→ Activity: Reproduce the entries from the line containing "Question: Two points" through the line containing "The height of", substituting "marked" for "circled" and changing nothing else; omit the pictures.

→ Data shown:
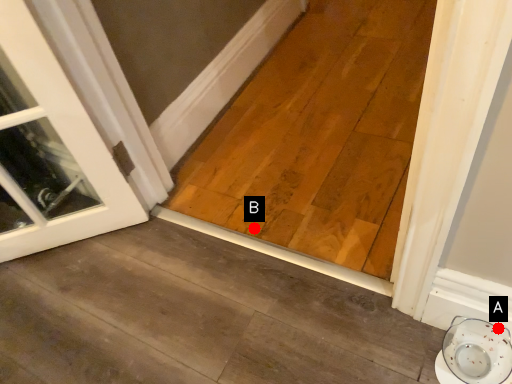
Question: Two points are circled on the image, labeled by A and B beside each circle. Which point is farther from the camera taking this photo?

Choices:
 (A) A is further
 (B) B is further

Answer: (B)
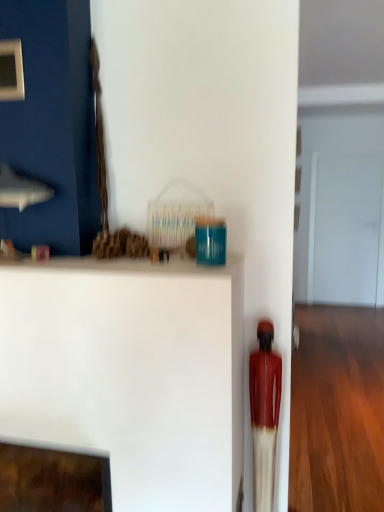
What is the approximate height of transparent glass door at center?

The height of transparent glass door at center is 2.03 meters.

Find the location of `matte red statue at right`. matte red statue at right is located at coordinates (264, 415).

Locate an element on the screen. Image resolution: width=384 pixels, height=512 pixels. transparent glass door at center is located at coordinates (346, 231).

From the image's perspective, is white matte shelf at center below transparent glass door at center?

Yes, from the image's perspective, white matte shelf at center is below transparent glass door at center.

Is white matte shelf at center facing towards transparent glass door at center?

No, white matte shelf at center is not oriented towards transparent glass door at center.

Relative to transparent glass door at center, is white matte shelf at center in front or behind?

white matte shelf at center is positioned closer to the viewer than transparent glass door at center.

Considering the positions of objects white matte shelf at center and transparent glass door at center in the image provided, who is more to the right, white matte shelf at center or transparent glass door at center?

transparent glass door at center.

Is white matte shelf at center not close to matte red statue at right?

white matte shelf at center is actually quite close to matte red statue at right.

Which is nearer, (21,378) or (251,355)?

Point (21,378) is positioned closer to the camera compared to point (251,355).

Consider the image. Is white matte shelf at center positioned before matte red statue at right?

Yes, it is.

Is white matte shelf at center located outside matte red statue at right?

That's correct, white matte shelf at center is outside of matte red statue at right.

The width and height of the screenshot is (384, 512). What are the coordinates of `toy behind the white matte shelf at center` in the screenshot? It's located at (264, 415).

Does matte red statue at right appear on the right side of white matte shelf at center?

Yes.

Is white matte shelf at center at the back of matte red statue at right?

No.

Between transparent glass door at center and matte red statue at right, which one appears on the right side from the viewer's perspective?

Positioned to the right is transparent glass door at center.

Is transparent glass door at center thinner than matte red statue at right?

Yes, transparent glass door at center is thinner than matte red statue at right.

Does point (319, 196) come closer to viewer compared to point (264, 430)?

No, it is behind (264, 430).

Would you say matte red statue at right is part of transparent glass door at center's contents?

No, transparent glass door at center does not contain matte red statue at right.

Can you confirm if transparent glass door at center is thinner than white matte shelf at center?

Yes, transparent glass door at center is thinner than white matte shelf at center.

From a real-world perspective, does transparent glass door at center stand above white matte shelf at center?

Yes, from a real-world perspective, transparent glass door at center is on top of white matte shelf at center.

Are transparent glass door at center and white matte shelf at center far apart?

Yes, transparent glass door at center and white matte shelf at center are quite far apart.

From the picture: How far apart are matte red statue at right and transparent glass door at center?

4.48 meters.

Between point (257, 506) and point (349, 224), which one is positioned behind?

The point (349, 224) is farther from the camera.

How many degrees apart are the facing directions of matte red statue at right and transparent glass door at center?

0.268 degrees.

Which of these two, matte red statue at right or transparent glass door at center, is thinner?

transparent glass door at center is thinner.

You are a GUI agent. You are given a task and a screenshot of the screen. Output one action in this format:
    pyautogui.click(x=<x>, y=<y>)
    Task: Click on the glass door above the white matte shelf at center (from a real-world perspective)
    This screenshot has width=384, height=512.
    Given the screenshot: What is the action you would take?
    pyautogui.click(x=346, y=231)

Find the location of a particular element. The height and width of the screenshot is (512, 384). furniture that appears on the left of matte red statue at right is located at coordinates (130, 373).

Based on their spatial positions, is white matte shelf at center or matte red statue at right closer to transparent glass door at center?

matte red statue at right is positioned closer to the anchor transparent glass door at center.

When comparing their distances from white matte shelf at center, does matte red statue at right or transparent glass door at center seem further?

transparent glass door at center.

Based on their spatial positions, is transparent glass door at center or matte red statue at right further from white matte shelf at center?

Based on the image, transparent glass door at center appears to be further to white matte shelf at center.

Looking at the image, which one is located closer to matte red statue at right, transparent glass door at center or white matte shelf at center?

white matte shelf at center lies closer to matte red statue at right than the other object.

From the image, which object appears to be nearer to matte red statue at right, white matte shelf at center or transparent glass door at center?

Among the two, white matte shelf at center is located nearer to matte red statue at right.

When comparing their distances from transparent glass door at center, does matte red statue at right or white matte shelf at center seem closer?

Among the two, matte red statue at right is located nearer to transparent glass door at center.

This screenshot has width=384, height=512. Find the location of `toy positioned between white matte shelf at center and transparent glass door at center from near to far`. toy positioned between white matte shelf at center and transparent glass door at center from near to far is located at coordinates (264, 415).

...

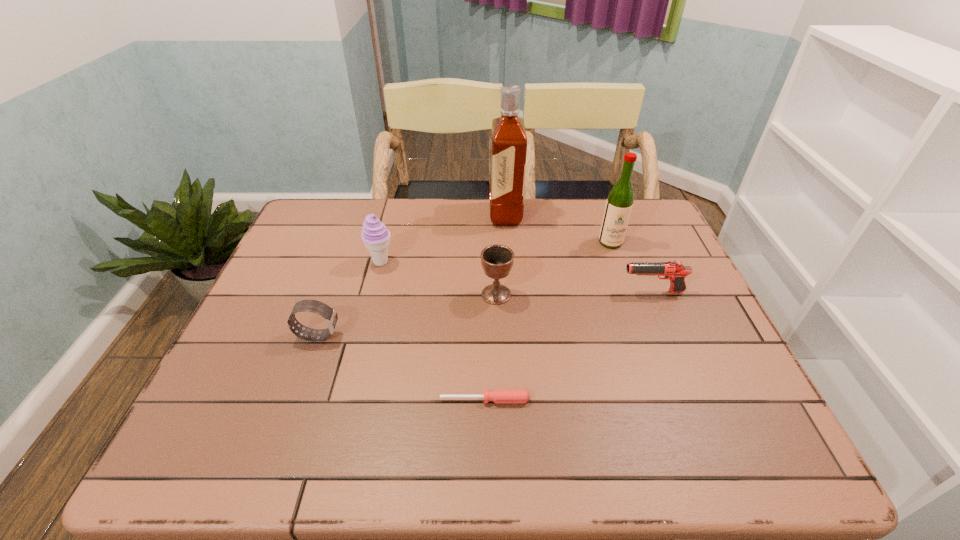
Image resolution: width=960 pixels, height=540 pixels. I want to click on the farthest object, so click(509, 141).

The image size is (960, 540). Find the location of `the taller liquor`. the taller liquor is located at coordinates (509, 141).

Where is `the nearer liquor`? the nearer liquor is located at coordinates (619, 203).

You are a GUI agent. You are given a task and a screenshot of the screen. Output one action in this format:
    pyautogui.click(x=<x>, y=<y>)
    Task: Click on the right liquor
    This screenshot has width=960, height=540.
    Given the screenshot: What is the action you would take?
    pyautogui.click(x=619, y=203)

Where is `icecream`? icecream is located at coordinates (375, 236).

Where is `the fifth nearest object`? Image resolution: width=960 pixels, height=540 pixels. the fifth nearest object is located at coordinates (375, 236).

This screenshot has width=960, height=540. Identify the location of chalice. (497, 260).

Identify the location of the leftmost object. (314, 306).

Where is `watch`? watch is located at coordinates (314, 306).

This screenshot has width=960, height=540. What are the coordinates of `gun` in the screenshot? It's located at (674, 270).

→ Result for this exercise:
Question: Two points are marked on the image, labeled by A and B beside each circle. Which point is farther from the camera taking this photo?

Choices:
 (A) A is further
 (B) B is further

Answer: (B)
What is the approximate height of transparent glass door at center?

The height of transparent glass door at center is 2.03 meters.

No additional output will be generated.